§ EXERCISE
Reproduce verbatim only the line that holds "black plane [328,135,451,221]" and the lines that follow it to the end of the listing.

§ EXCERPTED DATA
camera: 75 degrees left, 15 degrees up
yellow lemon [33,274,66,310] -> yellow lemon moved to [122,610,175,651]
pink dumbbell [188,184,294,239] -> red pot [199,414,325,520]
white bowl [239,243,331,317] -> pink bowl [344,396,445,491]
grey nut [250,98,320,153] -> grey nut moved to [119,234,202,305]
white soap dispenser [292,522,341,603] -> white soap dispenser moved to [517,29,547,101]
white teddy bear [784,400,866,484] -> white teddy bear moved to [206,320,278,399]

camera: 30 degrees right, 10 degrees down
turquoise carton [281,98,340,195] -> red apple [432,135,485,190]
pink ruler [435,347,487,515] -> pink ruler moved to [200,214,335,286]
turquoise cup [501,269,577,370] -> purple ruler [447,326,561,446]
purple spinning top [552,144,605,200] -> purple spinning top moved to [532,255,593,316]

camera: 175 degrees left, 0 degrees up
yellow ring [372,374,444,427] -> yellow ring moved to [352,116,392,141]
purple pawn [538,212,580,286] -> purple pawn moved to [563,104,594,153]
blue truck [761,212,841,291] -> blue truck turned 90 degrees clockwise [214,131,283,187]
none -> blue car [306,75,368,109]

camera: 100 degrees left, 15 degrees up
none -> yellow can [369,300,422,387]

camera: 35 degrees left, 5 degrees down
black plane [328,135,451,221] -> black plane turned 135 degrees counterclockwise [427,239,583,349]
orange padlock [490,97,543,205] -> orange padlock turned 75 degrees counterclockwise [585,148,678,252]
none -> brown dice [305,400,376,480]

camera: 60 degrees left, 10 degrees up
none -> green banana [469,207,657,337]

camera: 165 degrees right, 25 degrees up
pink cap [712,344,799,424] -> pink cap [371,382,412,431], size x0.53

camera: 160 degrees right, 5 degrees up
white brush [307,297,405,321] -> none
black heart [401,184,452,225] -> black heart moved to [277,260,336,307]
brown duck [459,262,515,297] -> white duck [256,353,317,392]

§ EXPECTED OUTPUT
black plane [328,135,451,221] -> black plane turned 135 degrees counterclockwise [427,239,583,349]
orange padlock [490,97,543,205] -> orange padlock turned 75 degrees counterclockwise [585,148,678,252]
none -> brown dice [305,400,376,480]

camera: 60 degrees left, 10 degrees up
none -> green banana [469,207,657,337]

camera: 165 degrees right, 25 degrees up
pink cap [712,344,799,424] -> pink cap [371,382,412,431], size x0.53

camera: 160 degrees right, 5 degrees up
white brush [307,297,405,321] -> none
black heart [401,184,452,225] -> black heart moved to [277,260,336,307]
brown duck [459,262,515,297] -> white duck [256,353,317,392]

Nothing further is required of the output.